Since only the text is wanted, print every entry below exactly and omit the images.

*** Data Section Begins ***

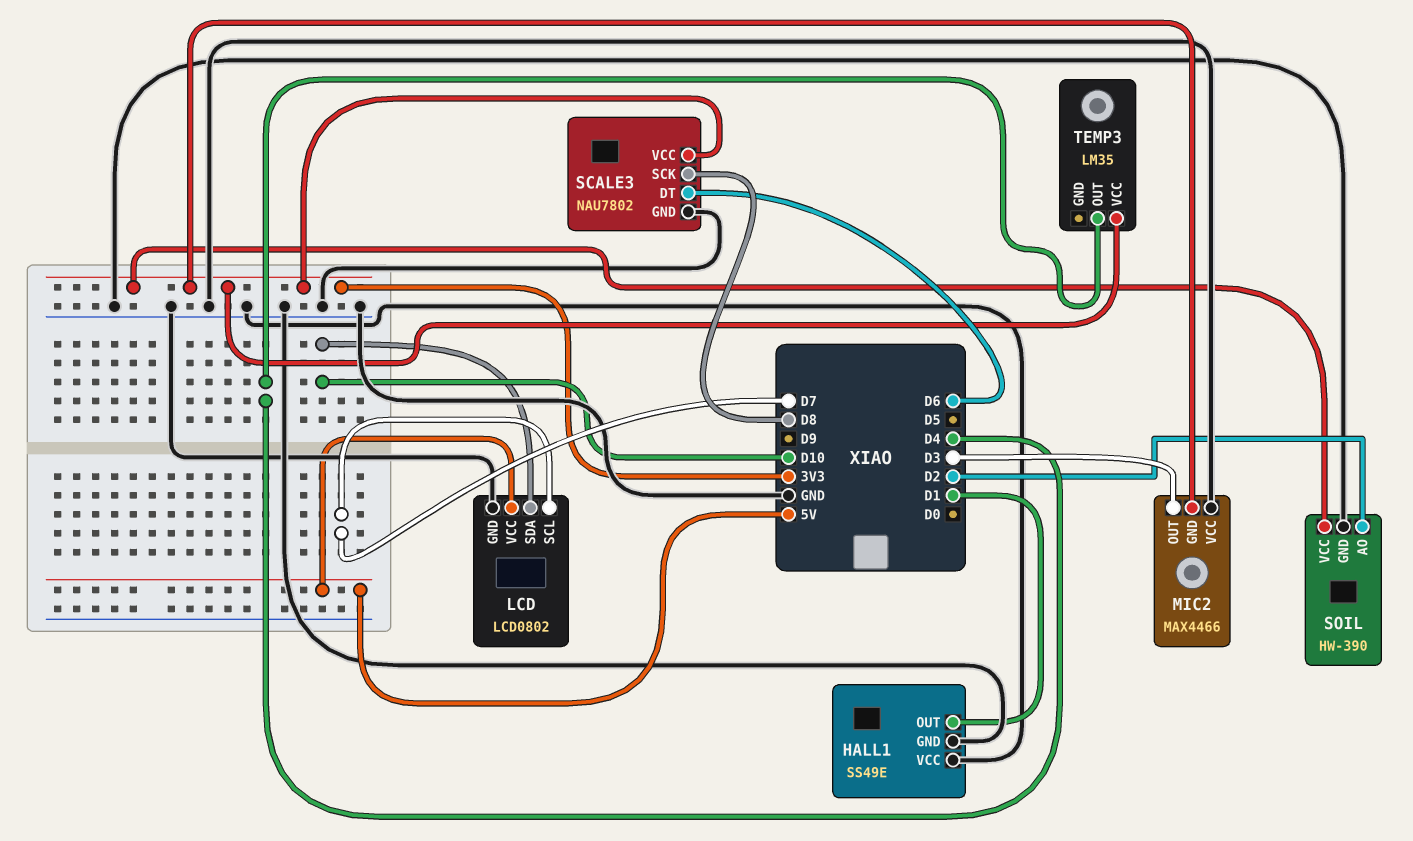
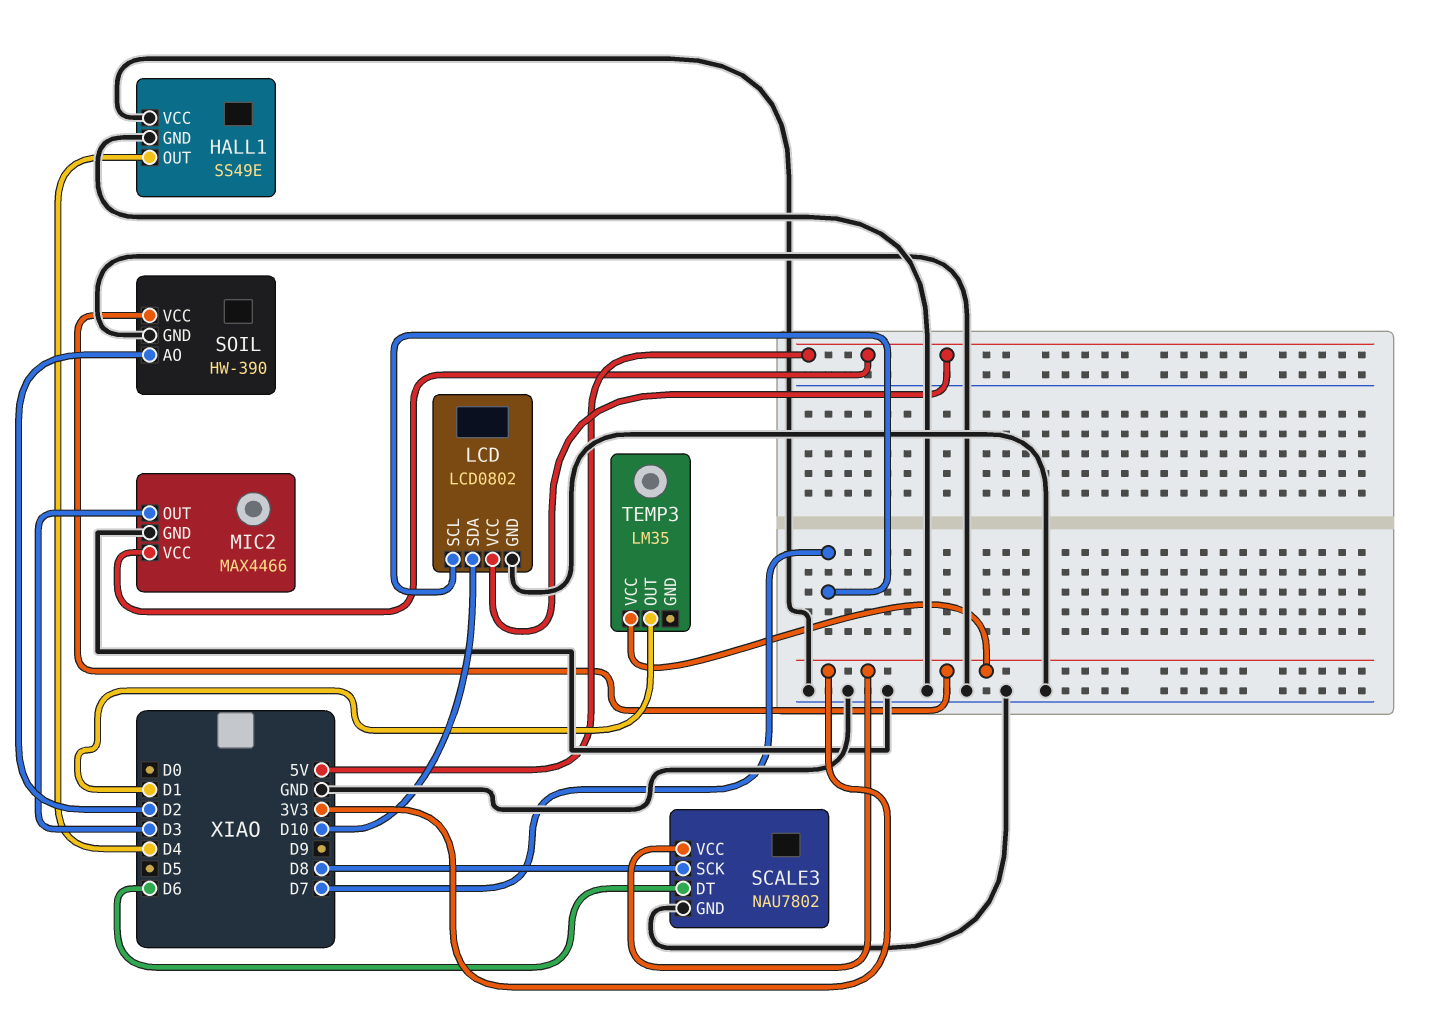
HALL1 pin OUT: D1 -> D4
MIC2 pin GND: 3V3 -> GND
MIC2 pin VCC: GND -> 5V
TEMP3 pin OUT: D4 -> D1

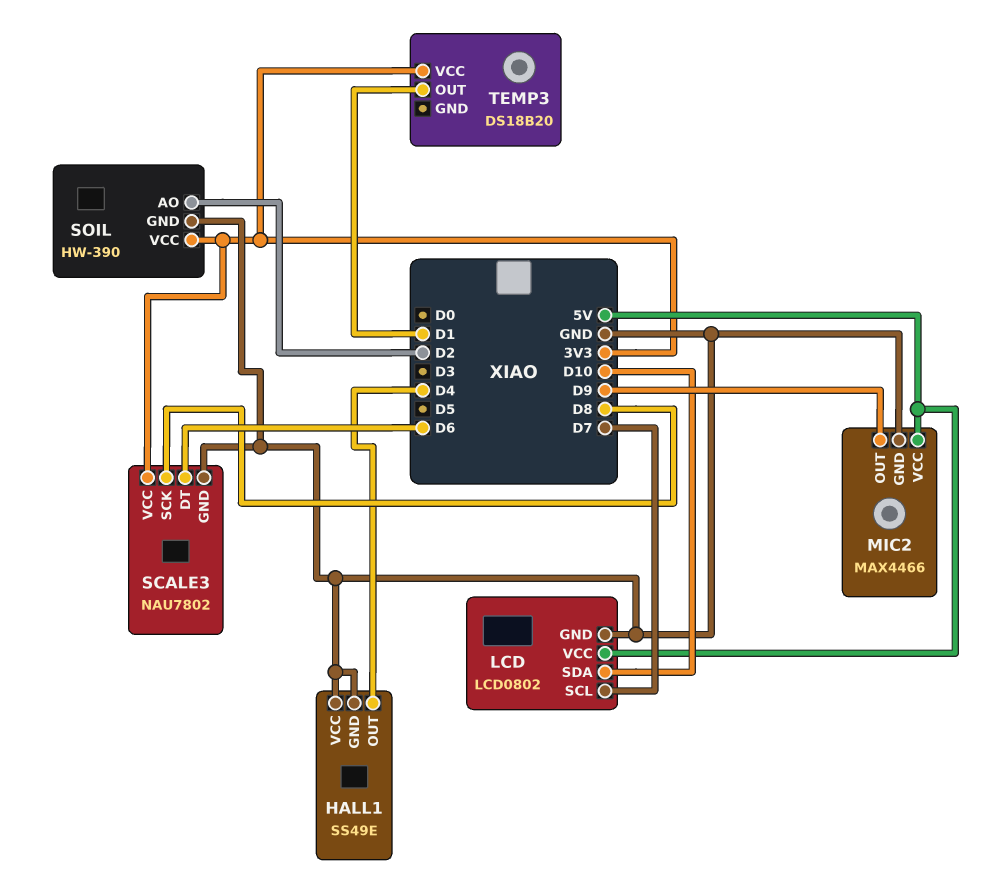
MIC2 pin OUT: D3 -> D9
TEMP3: LM35 -> DS18B20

*** Data Section Ends ***

## Exercise response
HALL1 pin OUT: D1 -> D4
MIC2 pin GND: 3V3 -> GND
MIC2 pin VCC: GND -> 5V
TEMP3 pin OUT: D4 -> D1

MIC2 pin OUT: D3 -> D9
TEMP3: LM35 -> DS18B20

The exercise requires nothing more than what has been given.